--- start ---
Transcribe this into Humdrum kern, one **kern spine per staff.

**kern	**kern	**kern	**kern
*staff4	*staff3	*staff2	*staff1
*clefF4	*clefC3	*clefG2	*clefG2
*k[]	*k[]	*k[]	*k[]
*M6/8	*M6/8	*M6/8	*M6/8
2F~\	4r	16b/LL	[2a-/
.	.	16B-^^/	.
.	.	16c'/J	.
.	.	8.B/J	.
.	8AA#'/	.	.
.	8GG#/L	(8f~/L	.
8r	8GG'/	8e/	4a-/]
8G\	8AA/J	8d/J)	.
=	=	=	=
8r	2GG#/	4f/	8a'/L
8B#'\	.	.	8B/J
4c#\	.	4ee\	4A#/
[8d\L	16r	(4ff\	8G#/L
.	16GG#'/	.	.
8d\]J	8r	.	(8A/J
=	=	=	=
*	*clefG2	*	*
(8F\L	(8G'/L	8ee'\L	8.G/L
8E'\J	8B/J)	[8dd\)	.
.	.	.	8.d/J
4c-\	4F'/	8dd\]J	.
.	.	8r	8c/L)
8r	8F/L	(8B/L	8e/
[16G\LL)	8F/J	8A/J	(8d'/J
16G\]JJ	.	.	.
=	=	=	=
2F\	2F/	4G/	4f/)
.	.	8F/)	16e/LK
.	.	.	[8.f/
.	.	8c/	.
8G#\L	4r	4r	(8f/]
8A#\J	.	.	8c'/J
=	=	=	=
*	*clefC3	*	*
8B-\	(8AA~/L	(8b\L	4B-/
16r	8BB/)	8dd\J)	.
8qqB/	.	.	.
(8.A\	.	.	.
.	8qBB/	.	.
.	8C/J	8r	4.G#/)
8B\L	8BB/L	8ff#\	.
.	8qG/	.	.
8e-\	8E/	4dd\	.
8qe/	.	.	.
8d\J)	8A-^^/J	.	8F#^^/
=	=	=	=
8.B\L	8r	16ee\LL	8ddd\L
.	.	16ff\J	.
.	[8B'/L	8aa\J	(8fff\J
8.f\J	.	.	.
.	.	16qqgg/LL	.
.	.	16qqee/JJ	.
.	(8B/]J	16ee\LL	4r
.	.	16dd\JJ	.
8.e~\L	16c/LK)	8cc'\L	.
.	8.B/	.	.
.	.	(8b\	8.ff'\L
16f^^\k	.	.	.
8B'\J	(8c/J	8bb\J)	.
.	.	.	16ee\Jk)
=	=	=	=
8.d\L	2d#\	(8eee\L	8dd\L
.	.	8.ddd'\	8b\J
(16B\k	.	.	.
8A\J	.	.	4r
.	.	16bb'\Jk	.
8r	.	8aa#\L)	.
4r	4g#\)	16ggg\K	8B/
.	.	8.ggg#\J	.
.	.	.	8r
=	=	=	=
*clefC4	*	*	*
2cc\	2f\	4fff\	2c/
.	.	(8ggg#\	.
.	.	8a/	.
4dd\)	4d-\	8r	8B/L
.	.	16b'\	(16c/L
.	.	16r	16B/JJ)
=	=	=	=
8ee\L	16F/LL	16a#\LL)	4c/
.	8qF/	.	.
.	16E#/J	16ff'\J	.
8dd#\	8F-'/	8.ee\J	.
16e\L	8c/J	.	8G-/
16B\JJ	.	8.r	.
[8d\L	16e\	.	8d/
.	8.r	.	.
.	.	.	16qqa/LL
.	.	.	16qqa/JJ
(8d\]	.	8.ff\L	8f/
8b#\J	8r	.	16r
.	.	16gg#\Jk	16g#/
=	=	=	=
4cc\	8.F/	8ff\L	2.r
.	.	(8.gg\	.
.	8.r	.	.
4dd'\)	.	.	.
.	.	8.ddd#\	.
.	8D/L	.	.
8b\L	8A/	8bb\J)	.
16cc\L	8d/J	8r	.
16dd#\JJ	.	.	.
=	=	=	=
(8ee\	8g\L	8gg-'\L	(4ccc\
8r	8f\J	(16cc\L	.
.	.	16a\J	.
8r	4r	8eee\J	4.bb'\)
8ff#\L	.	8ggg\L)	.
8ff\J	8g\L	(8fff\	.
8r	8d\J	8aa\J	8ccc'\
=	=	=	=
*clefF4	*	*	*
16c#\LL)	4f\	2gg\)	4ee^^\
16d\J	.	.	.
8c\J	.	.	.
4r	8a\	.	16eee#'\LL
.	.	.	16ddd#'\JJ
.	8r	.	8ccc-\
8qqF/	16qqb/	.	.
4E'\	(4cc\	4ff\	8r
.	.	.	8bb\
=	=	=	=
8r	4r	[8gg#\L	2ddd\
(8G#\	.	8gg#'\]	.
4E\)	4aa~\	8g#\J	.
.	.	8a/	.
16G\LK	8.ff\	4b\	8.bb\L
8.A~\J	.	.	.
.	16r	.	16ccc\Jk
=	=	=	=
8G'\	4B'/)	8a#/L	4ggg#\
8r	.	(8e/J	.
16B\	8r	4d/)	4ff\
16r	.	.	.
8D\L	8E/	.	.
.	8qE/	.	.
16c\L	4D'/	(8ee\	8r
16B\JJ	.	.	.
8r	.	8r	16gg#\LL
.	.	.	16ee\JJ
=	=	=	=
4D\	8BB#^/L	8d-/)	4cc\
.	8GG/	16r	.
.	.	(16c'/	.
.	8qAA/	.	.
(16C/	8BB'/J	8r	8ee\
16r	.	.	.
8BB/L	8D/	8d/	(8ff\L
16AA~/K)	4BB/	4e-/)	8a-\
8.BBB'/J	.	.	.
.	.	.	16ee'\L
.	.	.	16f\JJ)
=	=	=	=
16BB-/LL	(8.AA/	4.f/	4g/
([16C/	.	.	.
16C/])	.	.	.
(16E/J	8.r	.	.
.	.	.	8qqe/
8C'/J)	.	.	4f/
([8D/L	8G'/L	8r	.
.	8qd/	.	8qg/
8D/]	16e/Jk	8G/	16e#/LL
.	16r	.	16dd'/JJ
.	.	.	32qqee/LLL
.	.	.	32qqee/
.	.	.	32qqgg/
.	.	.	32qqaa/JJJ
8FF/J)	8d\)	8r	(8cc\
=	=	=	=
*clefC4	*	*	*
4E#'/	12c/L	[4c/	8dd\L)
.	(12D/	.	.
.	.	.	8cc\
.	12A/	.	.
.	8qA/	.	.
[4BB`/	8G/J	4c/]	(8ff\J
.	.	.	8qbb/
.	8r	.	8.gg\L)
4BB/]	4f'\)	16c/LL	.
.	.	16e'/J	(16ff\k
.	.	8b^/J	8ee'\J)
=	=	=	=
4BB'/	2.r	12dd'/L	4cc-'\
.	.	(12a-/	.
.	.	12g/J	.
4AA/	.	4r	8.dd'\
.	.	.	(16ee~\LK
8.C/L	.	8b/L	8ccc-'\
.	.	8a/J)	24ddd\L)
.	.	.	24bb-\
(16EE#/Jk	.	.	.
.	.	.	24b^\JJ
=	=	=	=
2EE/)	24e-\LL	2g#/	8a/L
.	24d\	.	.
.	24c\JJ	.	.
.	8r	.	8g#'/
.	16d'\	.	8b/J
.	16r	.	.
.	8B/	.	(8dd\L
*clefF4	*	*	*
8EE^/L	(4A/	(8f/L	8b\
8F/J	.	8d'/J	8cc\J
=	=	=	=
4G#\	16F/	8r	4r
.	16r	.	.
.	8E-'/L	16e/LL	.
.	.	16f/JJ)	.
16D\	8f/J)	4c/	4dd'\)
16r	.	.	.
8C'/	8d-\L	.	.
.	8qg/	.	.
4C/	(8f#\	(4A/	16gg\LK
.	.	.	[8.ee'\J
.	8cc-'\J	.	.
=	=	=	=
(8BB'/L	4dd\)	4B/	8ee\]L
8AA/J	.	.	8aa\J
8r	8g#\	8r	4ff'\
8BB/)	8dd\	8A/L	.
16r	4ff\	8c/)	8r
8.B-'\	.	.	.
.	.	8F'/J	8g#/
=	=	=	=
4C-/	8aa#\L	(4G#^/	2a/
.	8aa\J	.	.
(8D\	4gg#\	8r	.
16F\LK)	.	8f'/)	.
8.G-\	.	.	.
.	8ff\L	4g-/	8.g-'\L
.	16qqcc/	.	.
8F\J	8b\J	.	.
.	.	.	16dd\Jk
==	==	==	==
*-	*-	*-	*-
--- end ---
▶ Requirement: Copy out each line of the material above that contains the string "kern", matching its case exactly.

▶ Full output:
Transcribe this into Humdrum kern, one **kern spine per staff.
**kern	**kern	**kern	**kern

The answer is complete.